> **WORK INSTRUCTION**:
Copy all lines in the data that contain the string "none".

> **DATASET SECTION**:
• • • •

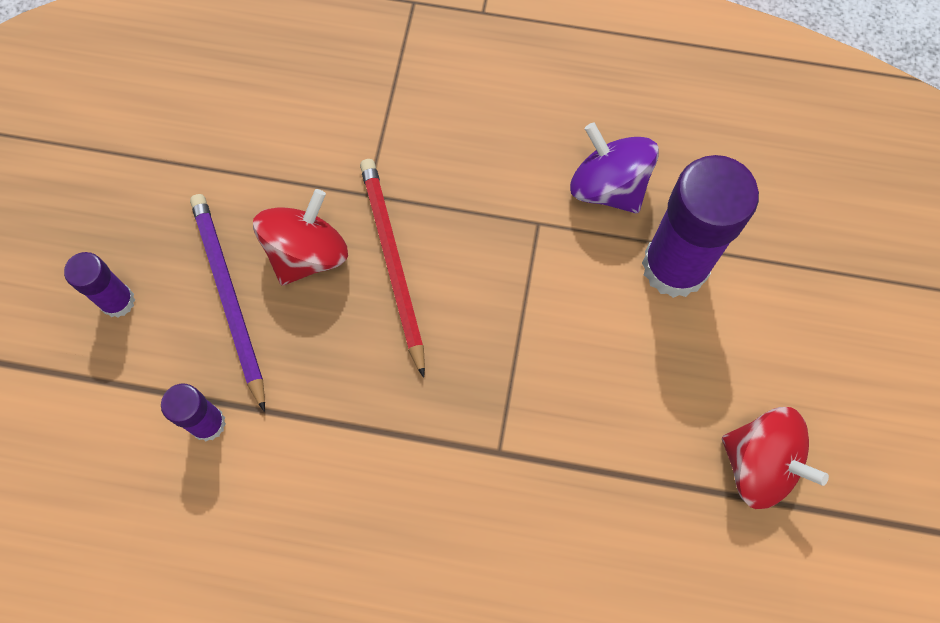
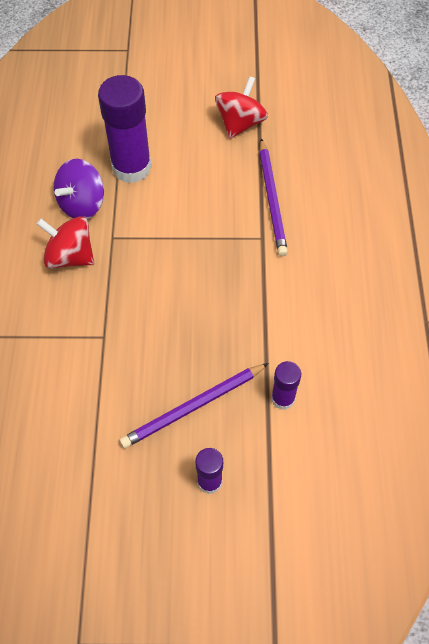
camera: 100 degrees left, 10 degrees down
(307, 253) = (153, 365): red spinning top -> red spinning top (70, 256)
(392, 263) = (152, 312): red pencil -> none
(576, 486) = (272, 199): none -> purple pencil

• • • •

> **TASK SOLUTION**:
(392, 263) = (152, 312): red pencil -> none
(576, 486) = (272, 199): none -> purple pencil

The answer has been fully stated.